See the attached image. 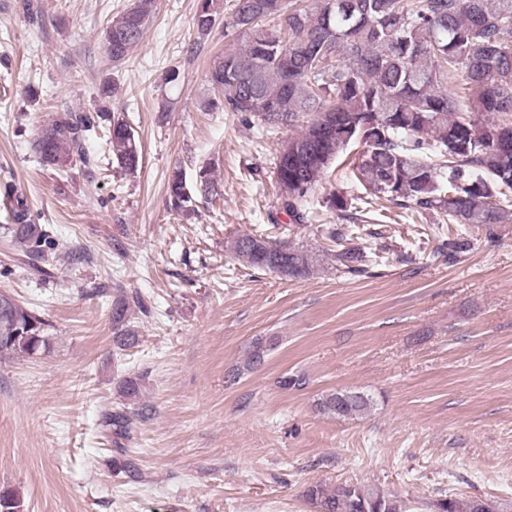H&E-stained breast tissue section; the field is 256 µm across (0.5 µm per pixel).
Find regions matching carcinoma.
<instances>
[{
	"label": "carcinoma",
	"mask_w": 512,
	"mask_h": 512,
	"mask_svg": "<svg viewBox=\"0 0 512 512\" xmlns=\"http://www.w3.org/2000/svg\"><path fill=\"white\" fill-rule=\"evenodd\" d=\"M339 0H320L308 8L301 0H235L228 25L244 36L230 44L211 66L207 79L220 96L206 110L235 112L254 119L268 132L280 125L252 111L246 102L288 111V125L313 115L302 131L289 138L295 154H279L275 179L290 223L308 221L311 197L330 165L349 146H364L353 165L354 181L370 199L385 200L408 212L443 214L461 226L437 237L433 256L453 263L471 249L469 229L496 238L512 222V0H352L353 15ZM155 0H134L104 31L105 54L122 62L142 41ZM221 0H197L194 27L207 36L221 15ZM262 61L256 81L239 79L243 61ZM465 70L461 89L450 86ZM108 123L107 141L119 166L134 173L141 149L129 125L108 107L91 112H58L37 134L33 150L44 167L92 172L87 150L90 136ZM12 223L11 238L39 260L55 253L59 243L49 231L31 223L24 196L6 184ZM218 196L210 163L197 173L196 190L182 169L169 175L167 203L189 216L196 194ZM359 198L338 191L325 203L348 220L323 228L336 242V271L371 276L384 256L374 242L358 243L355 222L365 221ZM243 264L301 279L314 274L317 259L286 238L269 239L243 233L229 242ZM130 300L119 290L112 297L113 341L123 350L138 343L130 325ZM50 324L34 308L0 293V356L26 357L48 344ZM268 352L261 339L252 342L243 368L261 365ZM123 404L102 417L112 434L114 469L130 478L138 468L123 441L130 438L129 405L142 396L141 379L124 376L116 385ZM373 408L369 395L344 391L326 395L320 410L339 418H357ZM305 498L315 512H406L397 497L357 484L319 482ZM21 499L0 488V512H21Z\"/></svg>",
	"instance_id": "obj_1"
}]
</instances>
┄┄┄┄┄┄┄┄┄┄┄┄┄┄┄┄┄┄┄┄
Written instruction:
Reply with nothing except the number of lines in the listing above that include "carcinoma".

In response:
2